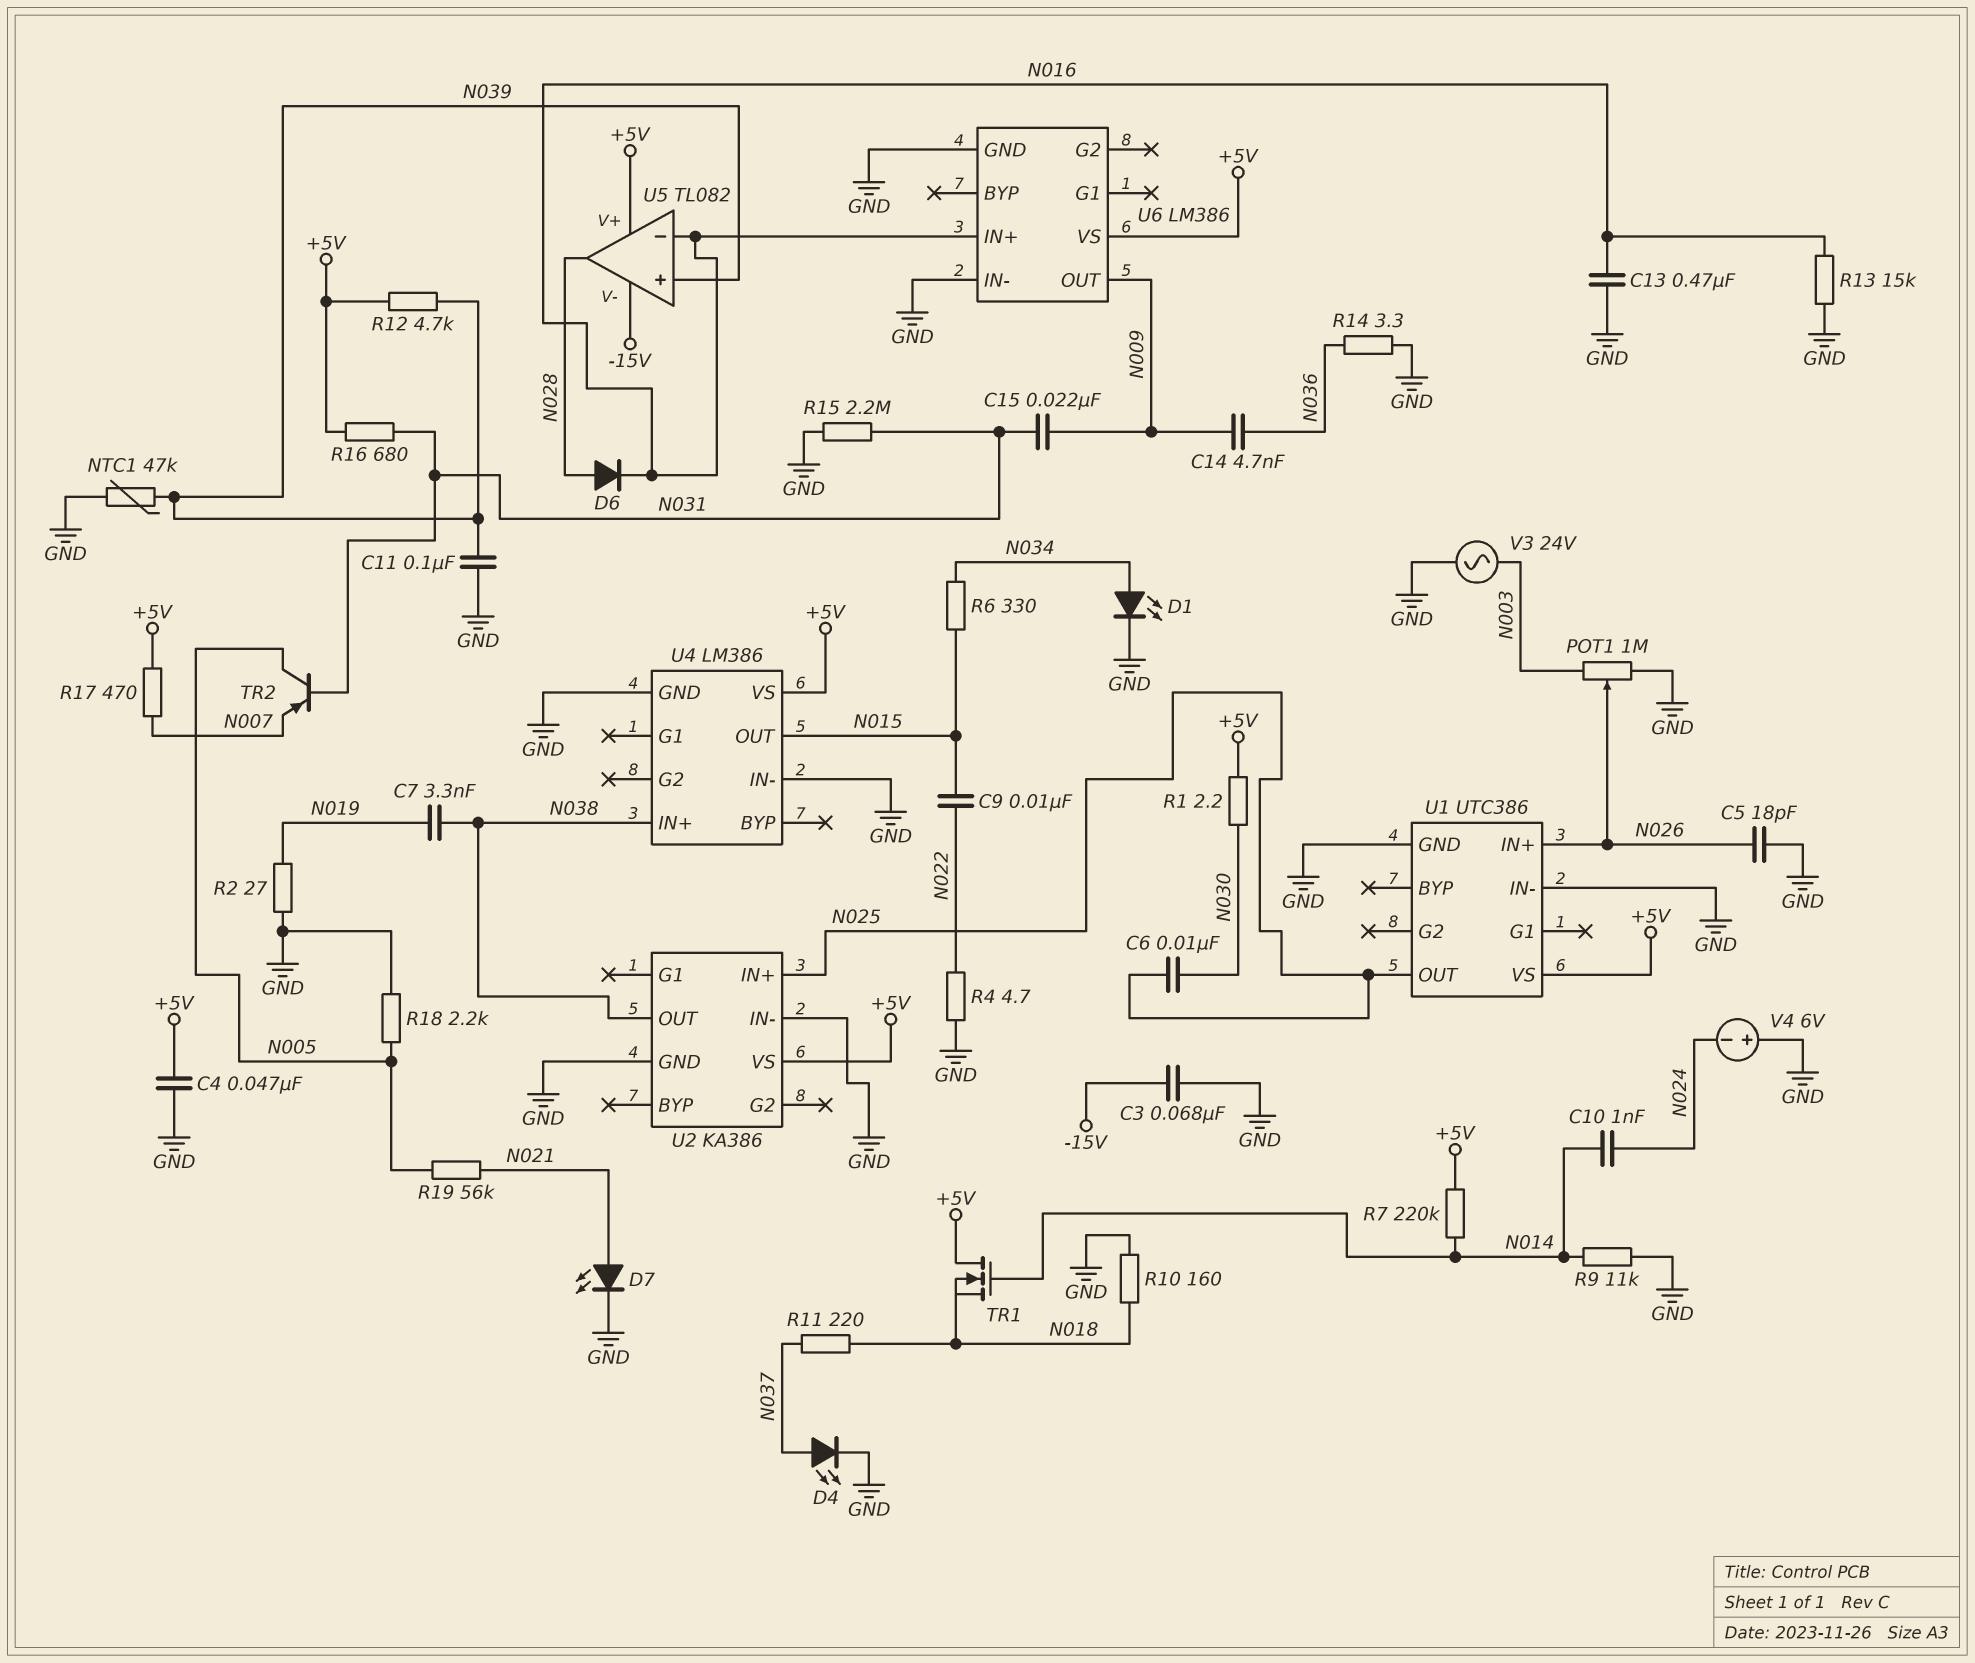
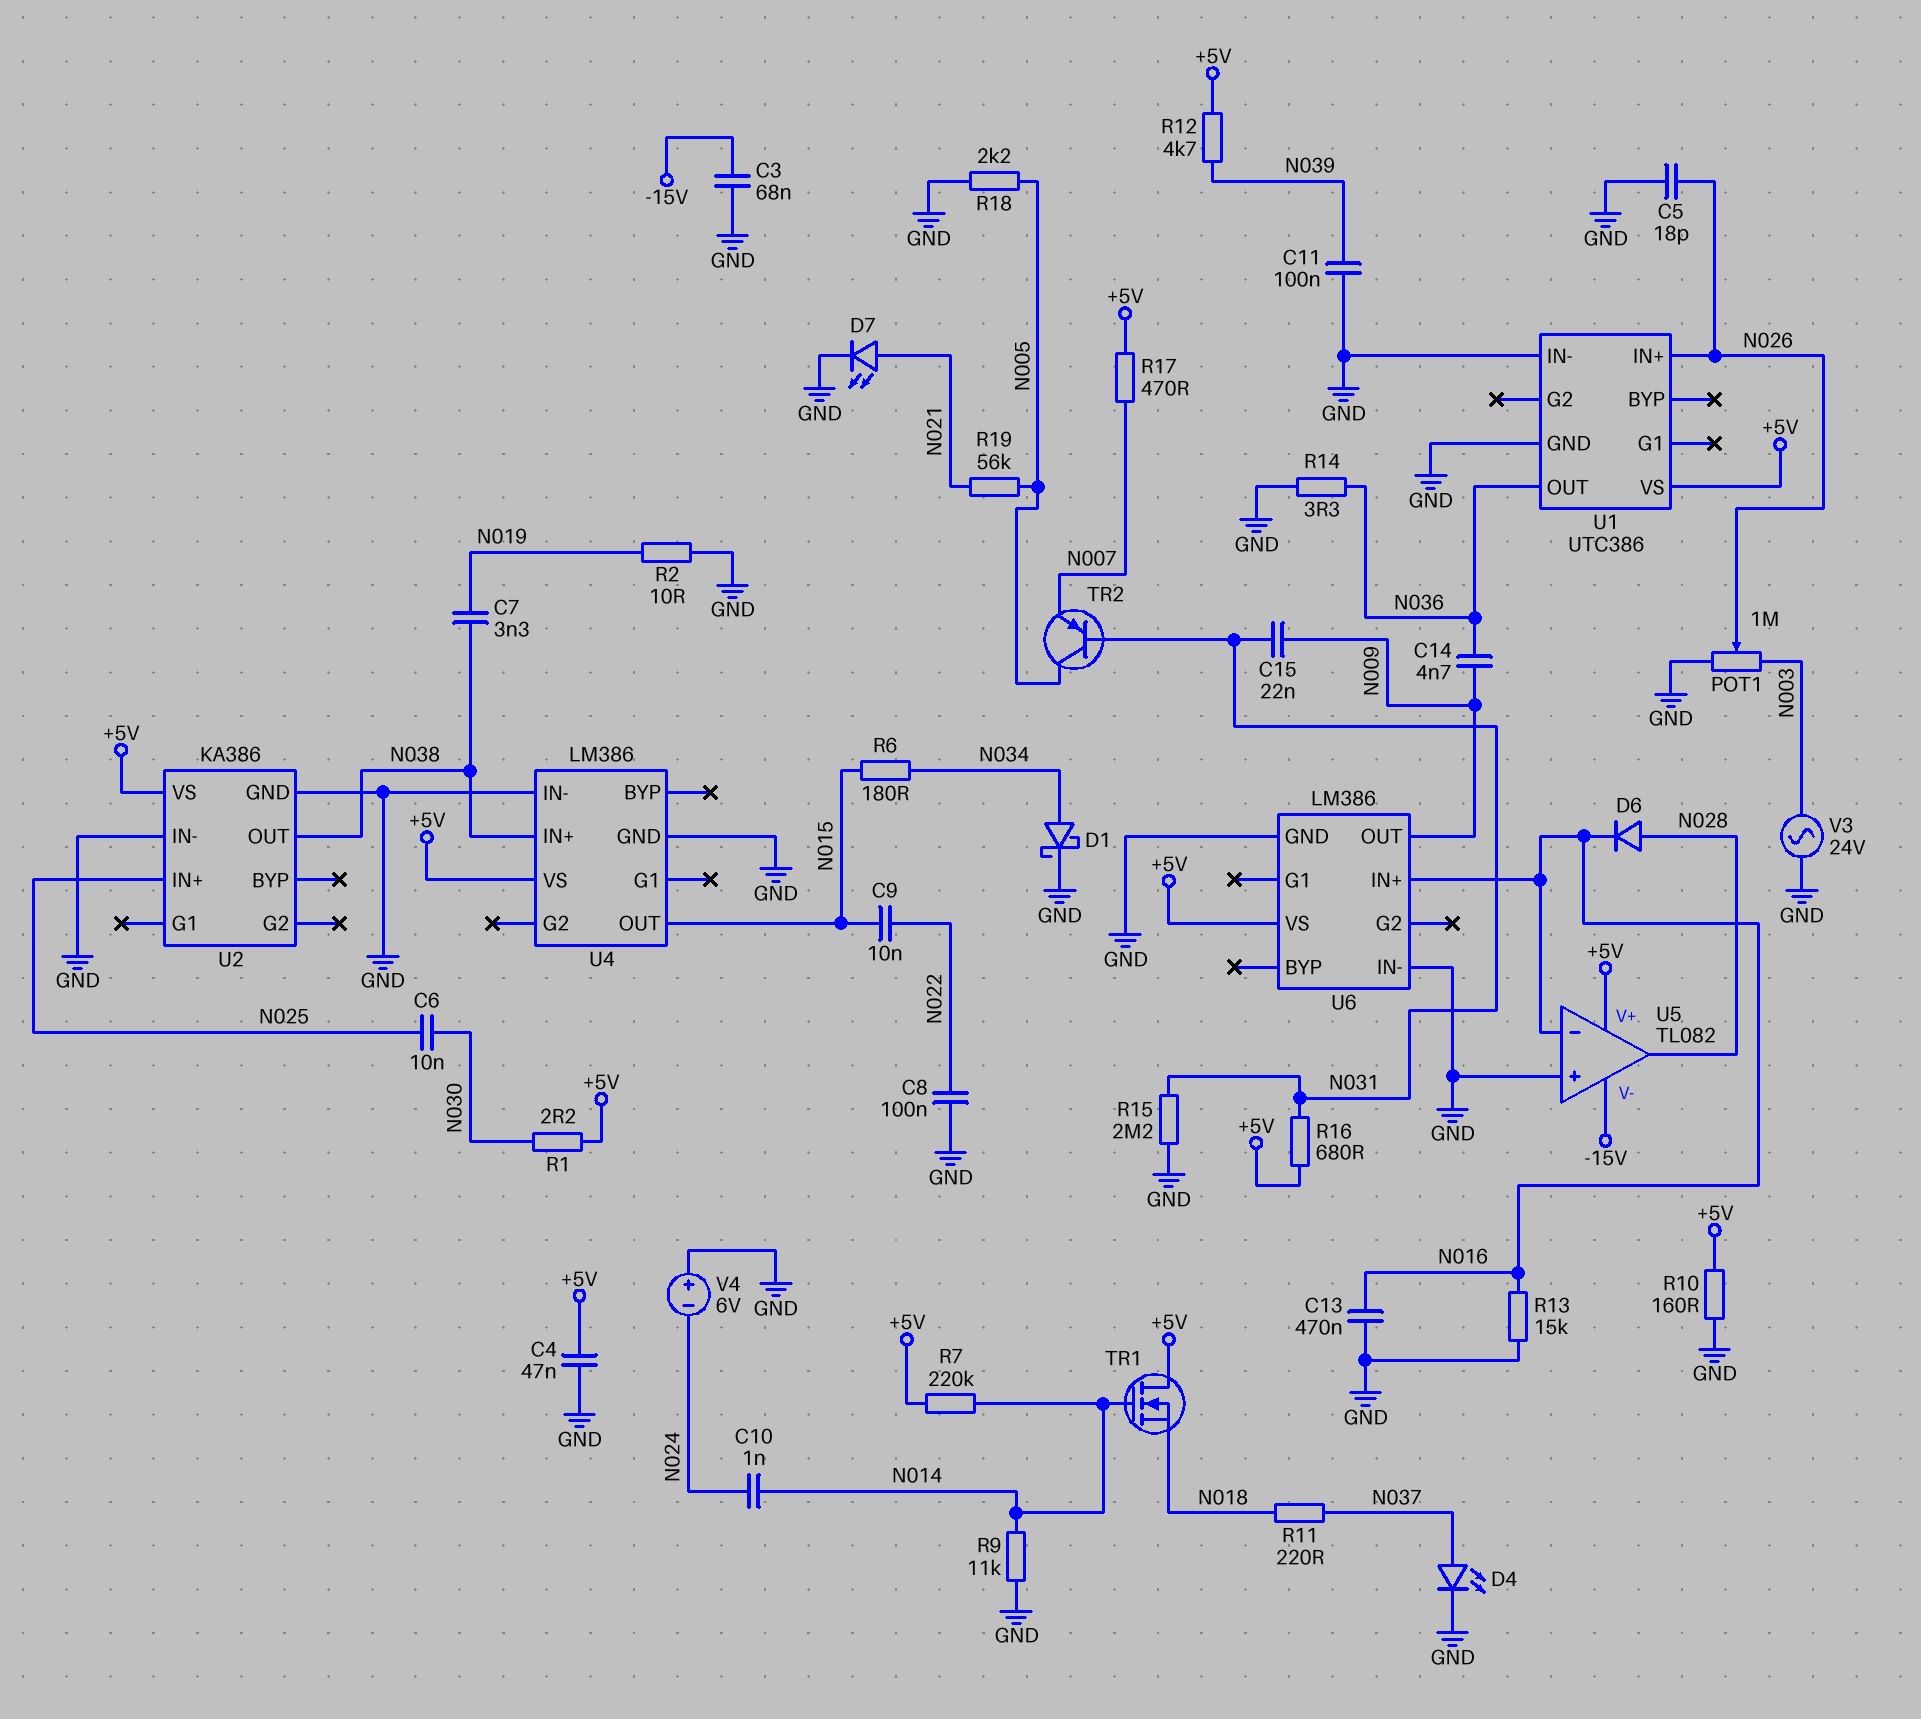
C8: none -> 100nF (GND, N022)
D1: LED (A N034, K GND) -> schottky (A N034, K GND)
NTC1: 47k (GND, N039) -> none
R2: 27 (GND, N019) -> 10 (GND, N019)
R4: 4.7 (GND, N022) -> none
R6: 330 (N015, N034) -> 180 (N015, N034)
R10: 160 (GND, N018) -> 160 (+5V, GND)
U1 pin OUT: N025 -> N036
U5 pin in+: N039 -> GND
:::::
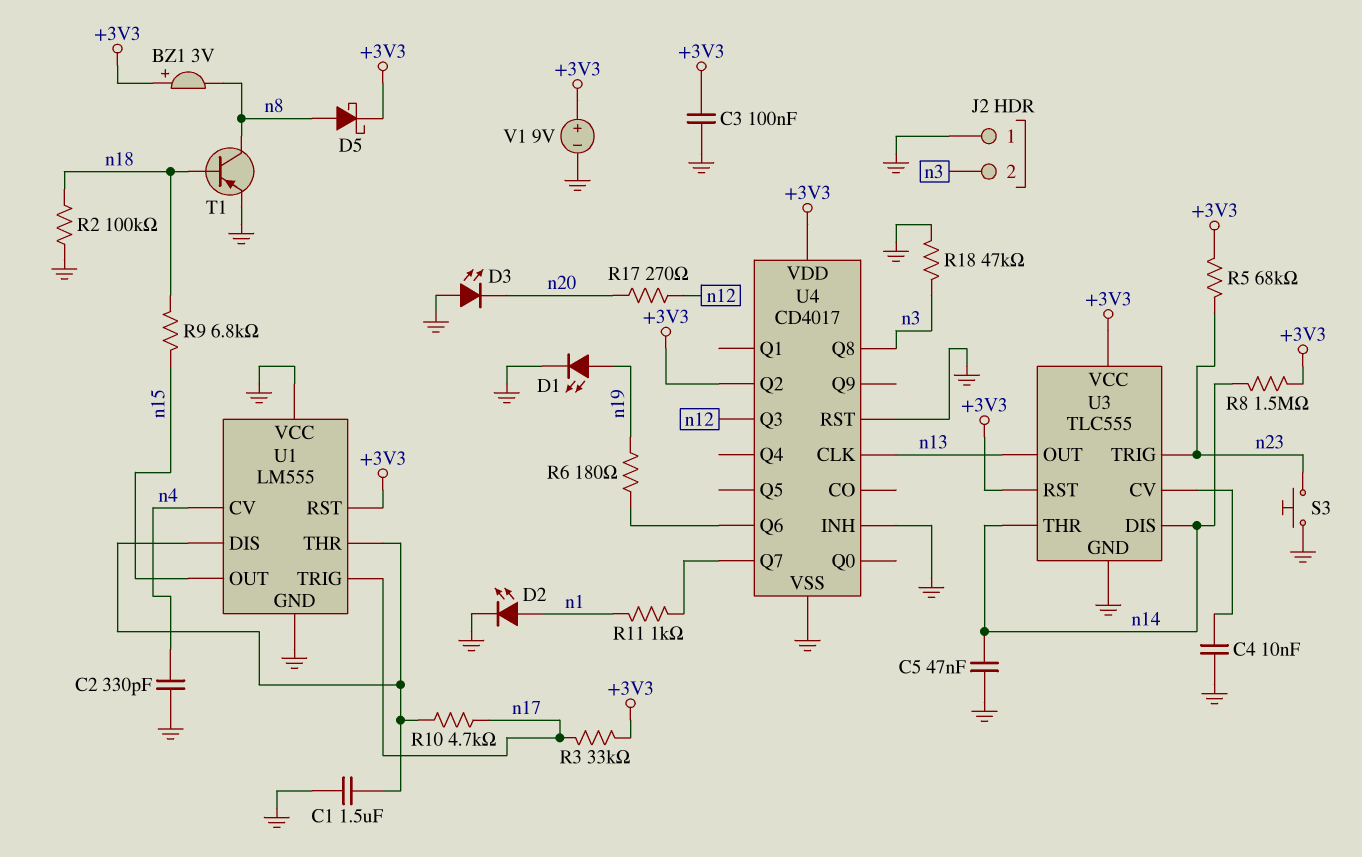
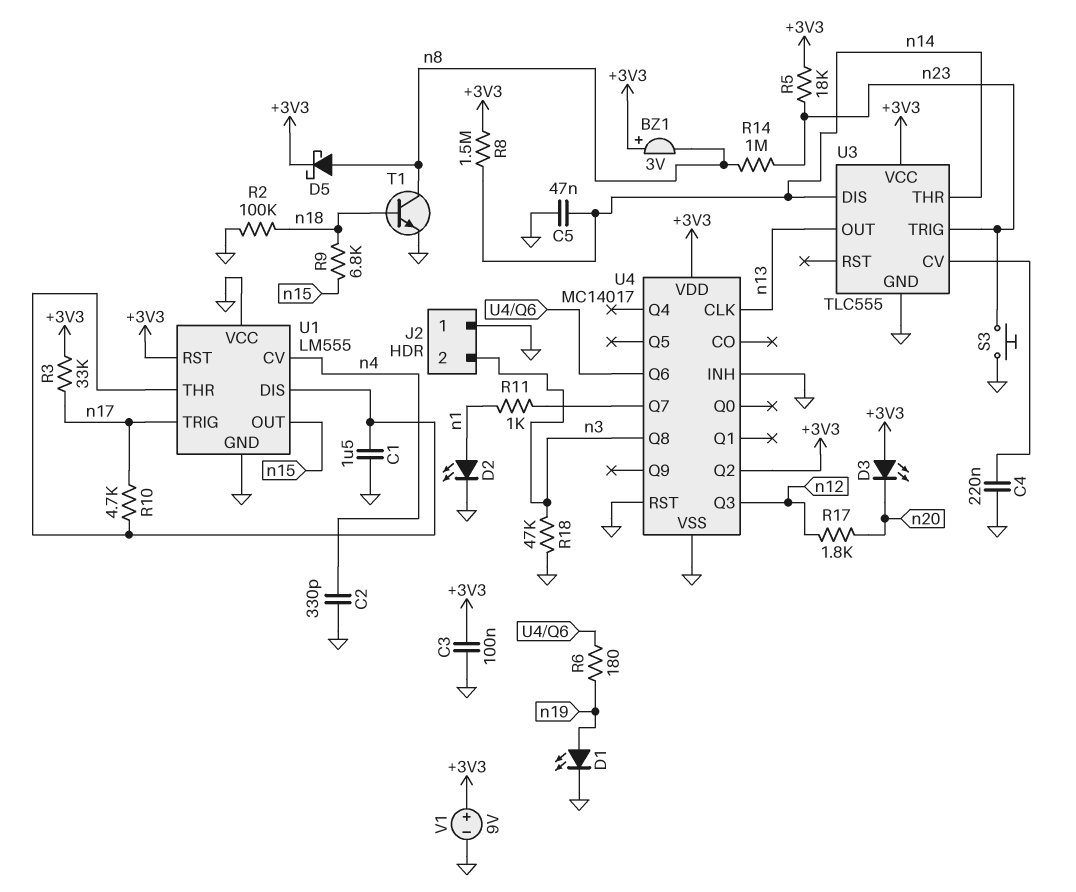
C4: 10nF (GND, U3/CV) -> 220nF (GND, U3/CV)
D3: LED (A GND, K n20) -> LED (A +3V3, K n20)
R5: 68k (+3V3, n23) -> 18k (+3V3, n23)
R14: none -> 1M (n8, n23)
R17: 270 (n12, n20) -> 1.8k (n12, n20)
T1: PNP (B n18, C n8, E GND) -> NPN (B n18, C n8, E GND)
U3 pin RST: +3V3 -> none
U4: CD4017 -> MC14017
:::::
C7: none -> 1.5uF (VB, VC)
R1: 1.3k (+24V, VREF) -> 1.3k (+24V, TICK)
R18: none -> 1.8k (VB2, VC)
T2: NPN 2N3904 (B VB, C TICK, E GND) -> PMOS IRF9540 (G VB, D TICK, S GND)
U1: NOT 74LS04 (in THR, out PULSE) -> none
:::::
= WORK ITEM =
All that is wanted is an exact copy of the lines above from the one with "T2: NPN 2N3904" through the one with "U1: NOT 74LS04 (in THR, out PULSE) -> none", with both ends included.

= EXERCISE RESULT =
T2: NPN 2N3904 (B VB, C TICK, E GND) -> PMOS IRF9540 (G VB, D TICK, S GND)
U1: NOT 74LS04 (in THR, out PULSE) -> none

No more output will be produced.